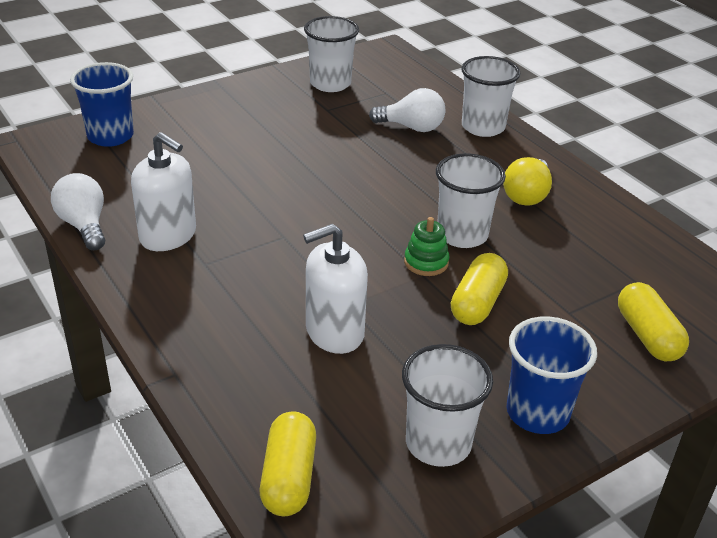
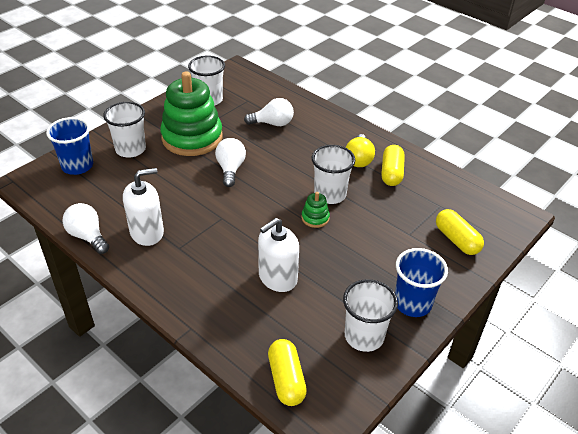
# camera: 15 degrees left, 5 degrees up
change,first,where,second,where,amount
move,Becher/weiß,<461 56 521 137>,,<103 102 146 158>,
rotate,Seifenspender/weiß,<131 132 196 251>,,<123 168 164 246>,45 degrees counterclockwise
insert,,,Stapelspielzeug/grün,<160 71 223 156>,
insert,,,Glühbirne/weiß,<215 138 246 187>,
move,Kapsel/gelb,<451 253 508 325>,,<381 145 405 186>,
·····
Your task
Your output should be the full set of entries above, restated word for word and free of pictures.

Written solution
# camera: 15 degrees left, 5 degrees up
change,first,where,second,where,amount
move,Becher/weiß,<461 56 521 137>,,<103 102 146 158>,
rotate,Seifenspender/weiß,<131 132 196 251>,,<123 168 164 246>,45 degrees counterclockwise
insert,,,Stapelspielzeug/grün,<160 71 223 156>,
insert,,,Glühbirne/weiß,<215 138 246 187>,
move,Kapsel/gelb,<451 253 508 325>,,<381 145 405 186>,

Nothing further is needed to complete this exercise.